_TASK INSTRUCTIONS_: Please copy exactly the lines that run from the start of the entries to the line containing "black dumbbell: 3 -> 0", inclusive.

—————

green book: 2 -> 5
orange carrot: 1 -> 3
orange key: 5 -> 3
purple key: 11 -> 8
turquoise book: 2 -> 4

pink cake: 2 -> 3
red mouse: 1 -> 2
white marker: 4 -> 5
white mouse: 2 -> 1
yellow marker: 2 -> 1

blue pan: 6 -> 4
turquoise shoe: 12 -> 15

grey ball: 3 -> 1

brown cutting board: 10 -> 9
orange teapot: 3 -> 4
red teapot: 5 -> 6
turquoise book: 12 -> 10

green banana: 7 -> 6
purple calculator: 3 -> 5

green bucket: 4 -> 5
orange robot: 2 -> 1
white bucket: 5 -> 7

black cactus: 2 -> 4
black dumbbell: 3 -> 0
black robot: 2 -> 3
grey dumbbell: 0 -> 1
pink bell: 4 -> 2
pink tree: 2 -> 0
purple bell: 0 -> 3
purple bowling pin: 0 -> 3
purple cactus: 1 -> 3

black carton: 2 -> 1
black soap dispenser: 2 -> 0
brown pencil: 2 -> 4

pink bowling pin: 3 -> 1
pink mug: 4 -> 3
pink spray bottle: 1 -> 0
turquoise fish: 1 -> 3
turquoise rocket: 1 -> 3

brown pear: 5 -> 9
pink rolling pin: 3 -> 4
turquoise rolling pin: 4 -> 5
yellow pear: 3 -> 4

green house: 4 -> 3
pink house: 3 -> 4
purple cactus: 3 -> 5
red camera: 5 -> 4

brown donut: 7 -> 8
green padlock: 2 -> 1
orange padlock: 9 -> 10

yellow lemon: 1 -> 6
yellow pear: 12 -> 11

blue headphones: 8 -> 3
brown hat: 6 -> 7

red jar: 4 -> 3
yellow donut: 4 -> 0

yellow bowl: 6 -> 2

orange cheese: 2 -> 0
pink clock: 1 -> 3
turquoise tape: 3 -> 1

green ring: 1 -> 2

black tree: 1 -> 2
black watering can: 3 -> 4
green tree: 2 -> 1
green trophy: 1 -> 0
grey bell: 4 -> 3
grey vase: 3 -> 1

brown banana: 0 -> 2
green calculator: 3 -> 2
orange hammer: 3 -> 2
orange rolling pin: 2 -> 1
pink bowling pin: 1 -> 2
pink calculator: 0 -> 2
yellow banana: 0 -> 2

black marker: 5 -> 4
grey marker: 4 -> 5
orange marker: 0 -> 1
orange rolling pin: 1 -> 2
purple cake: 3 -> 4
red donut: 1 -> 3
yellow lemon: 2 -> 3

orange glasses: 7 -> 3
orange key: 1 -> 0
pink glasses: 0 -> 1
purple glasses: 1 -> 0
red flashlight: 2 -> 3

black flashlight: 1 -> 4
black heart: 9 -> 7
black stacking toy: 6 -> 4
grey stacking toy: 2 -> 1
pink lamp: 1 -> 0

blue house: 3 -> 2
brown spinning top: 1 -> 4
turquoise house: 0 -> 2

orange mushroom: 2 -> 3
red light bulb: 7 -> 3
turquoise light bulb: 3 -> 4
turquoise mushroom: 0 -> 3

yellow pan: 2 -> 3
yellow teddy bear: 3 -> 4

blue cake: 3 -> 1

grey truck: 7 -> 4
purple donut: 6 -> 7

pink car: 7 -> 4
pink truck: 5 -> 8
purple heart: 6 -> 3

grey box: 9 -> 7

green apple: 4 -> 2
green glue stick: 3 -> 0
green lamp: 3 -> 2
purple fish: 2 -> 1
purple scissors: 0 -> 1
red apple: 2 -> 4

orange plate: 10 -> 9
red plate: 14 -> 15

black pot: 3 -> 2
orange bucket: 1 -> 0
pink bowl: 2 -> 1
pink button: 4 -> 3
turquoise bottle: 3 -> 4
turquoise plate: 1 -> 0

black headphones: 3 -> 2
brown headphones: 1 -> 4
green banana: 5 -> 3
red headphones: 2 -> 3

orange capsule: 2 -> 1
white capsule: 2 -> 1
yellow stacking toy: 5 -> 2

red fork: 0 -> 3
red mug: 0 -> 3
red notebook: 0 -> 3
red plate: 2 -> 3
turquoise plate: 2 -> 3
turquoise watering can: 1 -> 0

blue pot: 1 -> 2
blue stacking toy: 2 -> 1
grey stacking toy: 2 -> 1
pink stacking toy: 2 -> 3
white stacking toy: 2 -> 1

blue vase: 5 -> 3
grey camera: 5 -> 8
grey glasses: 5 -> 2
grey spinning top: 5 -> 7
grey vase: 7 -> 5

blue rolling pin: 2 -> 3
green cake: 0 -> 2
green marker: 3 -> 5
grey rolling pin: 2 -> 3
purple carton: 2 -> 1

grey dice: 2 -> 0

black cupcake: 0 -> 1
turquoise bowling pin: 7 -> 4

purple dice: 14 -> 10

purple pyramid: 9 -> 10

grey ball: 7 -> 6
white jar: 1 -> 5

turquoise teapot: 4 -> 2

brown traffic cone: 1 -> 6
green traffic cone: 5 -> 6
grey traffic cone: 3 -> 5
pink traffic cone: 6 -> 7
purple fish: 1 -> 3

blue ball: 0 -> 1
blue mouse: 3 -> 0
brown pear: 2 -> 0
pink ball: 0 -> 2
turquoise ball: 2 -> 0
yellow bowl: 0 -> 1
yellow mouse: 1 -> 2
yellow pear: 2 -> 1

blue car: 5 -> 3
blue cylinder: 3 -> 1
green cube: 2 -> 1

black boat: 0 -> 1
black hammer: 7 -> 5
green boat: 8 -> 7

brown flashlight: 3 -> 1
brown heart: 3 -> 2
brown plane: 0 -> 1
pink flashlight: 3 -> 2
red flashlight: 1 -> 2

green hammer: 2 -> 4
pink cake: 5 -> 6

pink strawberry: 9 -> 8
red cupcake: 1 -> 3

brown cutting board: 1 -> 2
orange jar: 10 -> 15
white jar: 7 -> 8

—————

_OUTPUT OF THE EXERCISE_:
green book: 2 -> 5
orange carrot: 1 -> 3
orange key: 5 -> 3
purple key: 11 -> 8
turquoise book: 2 -> 4

pink cake: 2 -> 3
red mouse: 1 -> 2
white marker: 4 -> 5
white mouse: 2 -> 1
yellow marker: 2 -> 1

blue pan: 6 -> 4
turquoise shoe: 12 -> 15

grey ball: 3 -> 1

brown cutting board: 10 -> 9
orange teapot: 3 -> 4
red teapot: 5 -> 6
turquoise book: 12 -> 10

green banana: 7 -> 6
purple calculator: 3 -> 5

green bucket: 4 -> 5
orange robot: 2 -> 1
white bucket: 5 -> 7

black cactus: 2 -> 4
black dumbbell: 3 -> 0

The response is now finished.